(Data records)

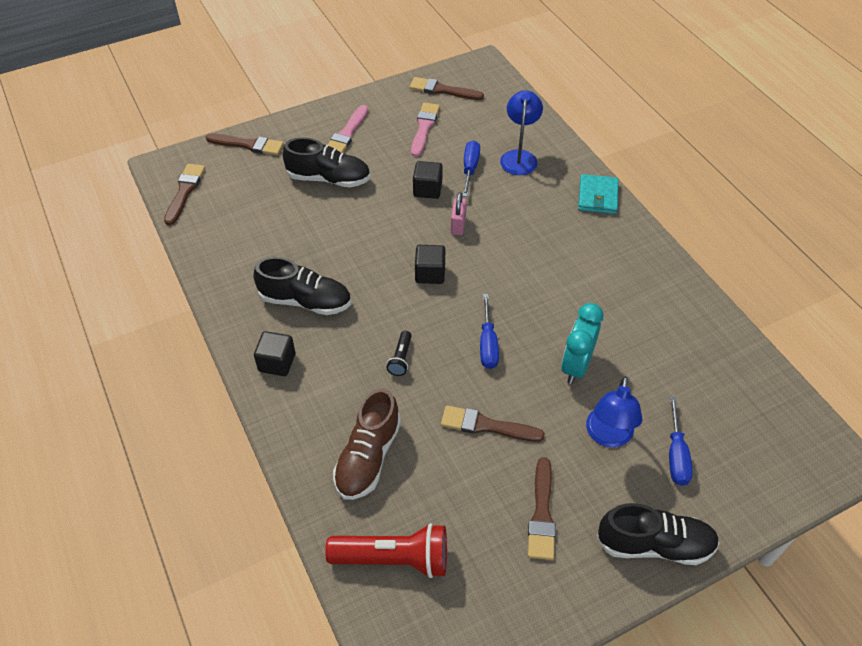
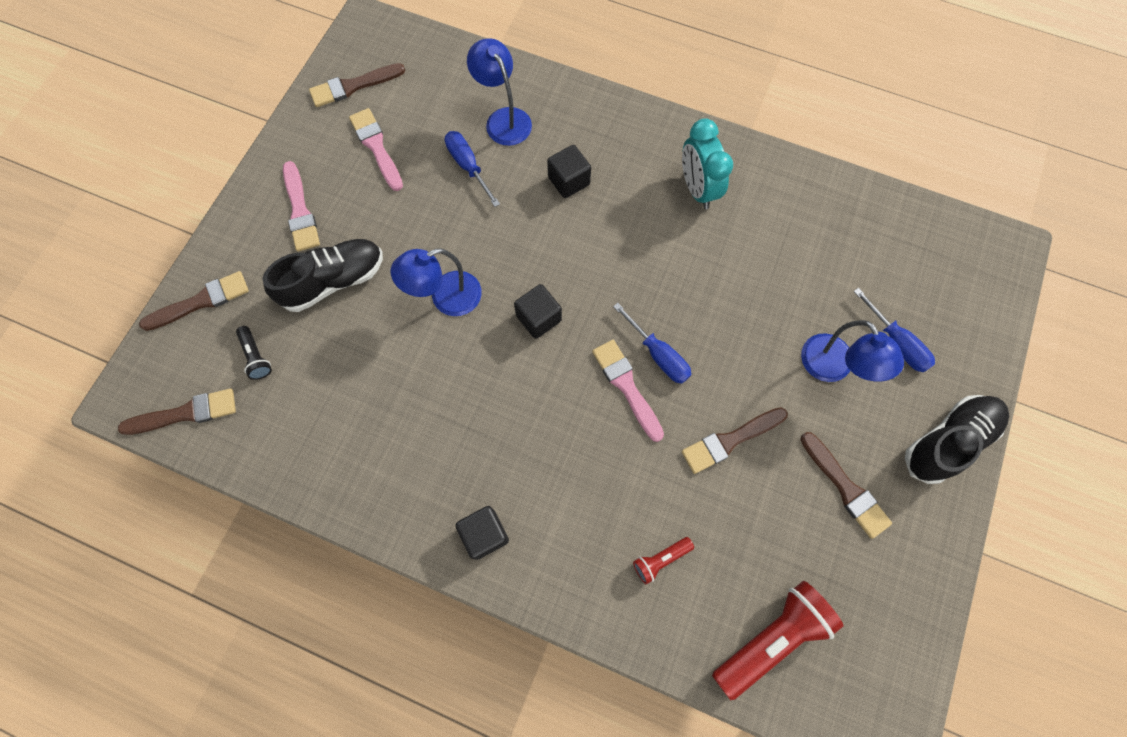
camera: 40 degrees left, 20 degrees up
(184, 191) = (185, 413): brown brush -> brown brush turned 105 degrees clockwise
(305, 301) = (447, 443): black shoe -> none
(368, 457) = (660, 559): brown shoe -> red flashlight
(384, 227) = (446, 298): none -> blue lamp
(401, 358) = (596, 433): black flashlight -> black flashlight (256, 356)
(427, 189) = (448, 221): black cube -> black cube (569, 181)
(448, 347) = (626, 386): none -> pink brush
(458, 225) = (515, 242): pink padlock -> none
(576, 366) = (750, 317): turquoise clock -> turquoise clock (697, 189)
(597, 196) = (615, 116): turquoise wallet -> none

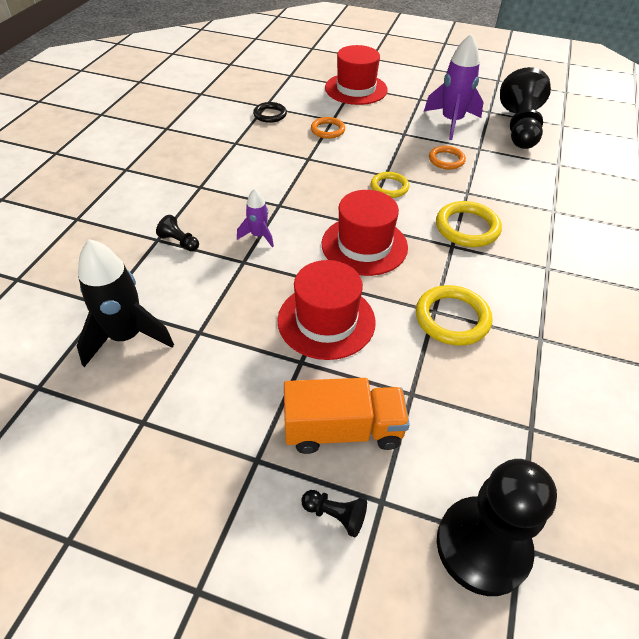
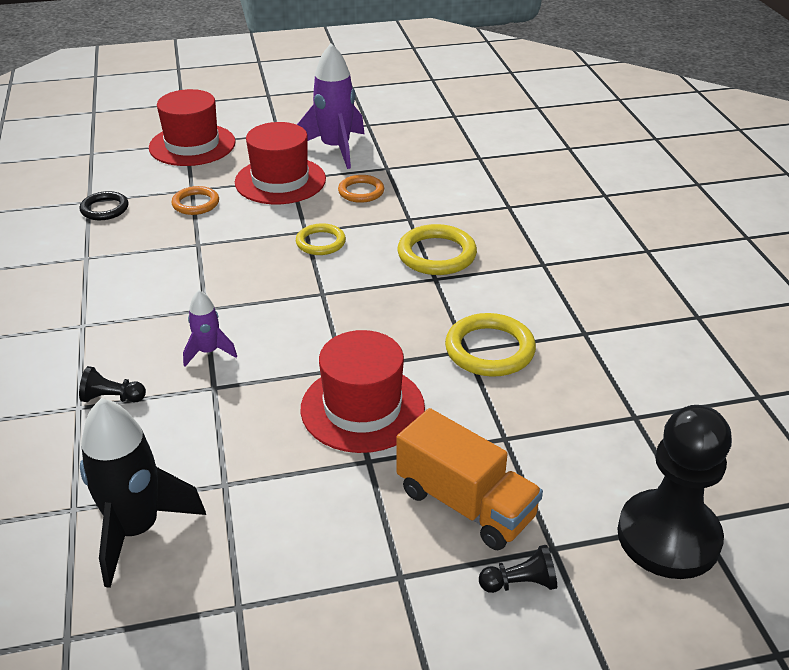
camera: 30 degrees left, 10 degrees down
(343, 430) = (465, 504): orange truck -> orange truck turned 75 degrees clockwise
(364, 245) = (342, 314): red hat -> red hat (280, 181)
(519, 128) = (413, 132): black pawn -> none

**Task to complete**
Can the lines from the start of the records through the line with "(401, 358) = (596, 433): black" be given again exactly, with the pictures left out?

**Solution to this exercise**
camera: 40 degrees left, 20 degrees up
(184, 191) = (185, 413): brown brush -> brown brush turned 105 degrees clockwise
(305, 301) = (447, 443): black shoe -> none
(368, 457) = (660, 559): brown shoe -> red flashlight
(384, 227) = (446, 298): none -> blue lamp
(401, 358) = (596, 433): black flashlight -> black flashlight (256, 356)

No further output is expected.